Dataset excerpts>
--- START ---
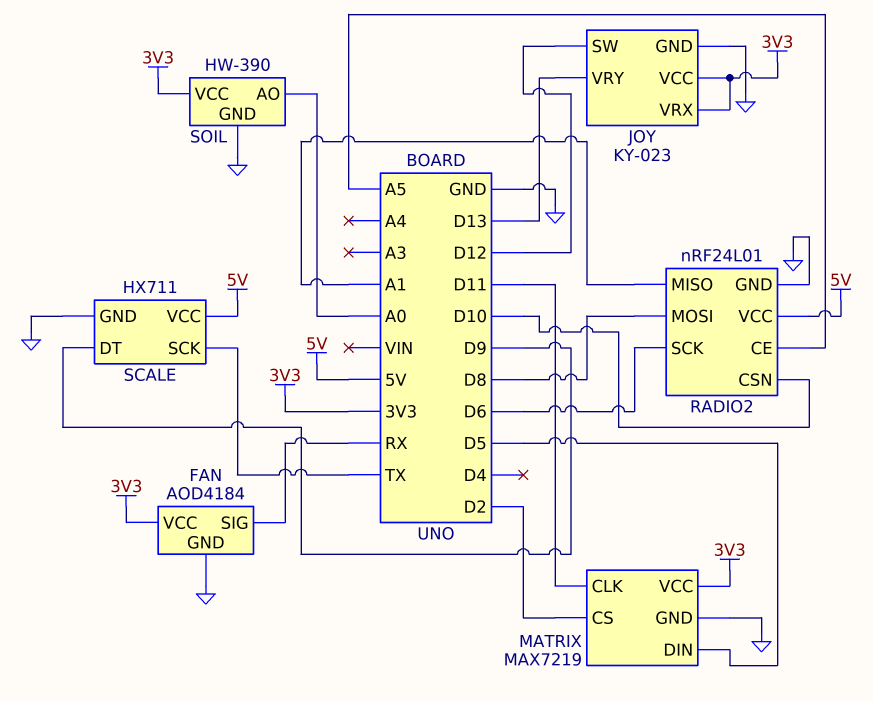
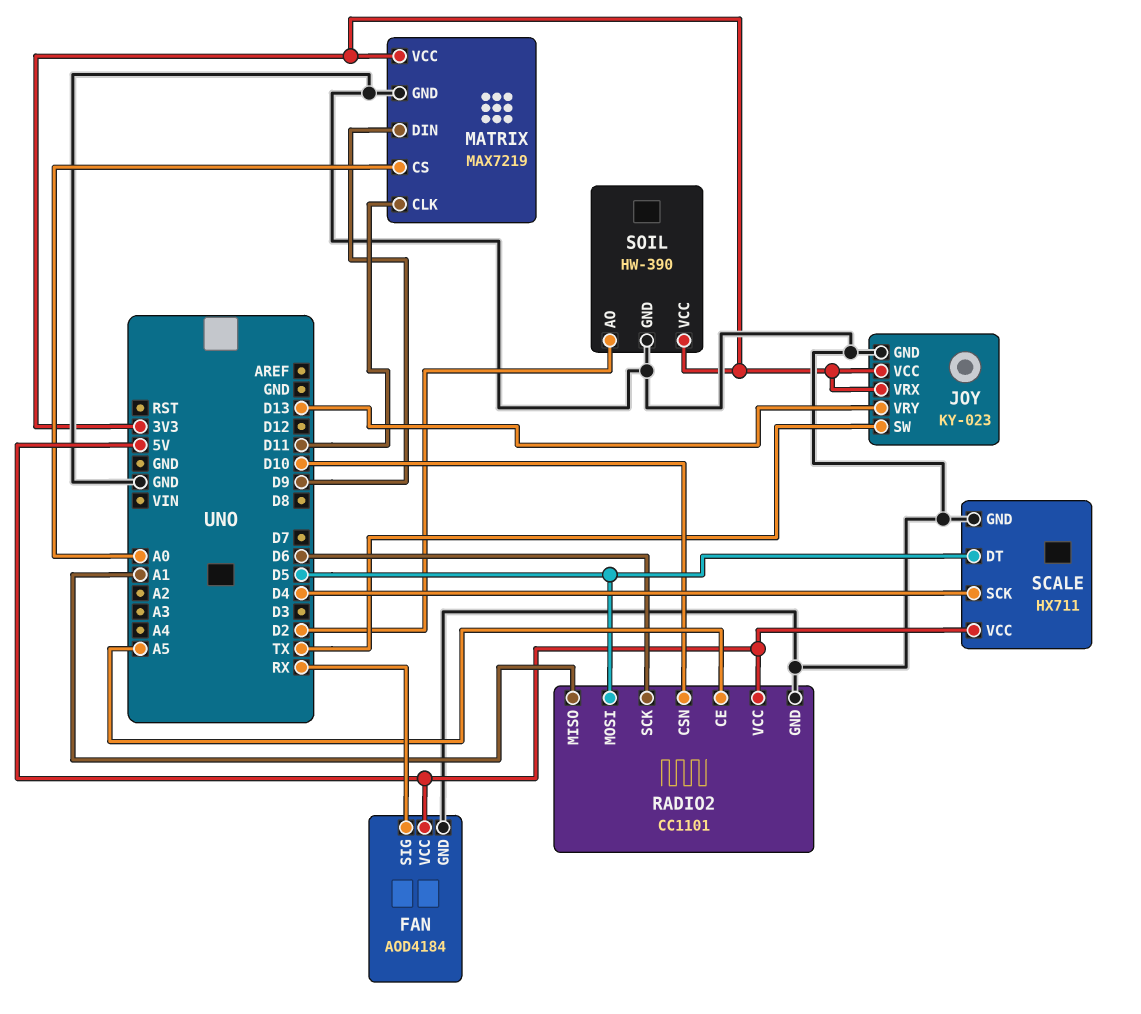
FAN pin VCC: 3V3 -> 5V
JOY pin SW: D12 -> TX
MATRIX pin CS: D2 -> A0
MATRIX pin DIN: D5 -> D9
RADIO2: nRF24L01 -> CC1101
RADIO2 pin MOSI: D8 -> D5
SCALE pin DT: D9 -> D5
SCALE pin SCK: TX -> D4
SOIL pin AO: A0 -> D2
--- END ---
Exercise> Without including any picture, reproduce all of the material exactly.

Solution below>
FAN pin VCC: 3V3 -> 5V
JOY pin SW: D12 -> TX
MATRIX pin CS: D2 -> A0
MATRIX pin DIN: D5 -> D9
RADIO2: nRF24L01 -> CC1101
RADIO2 pin MOSI: D8 -> D5
SCALE pin DT: D9 -> D5
SCALE pin SCK: TX -> D4
SOIL pin AO: A0 -> D2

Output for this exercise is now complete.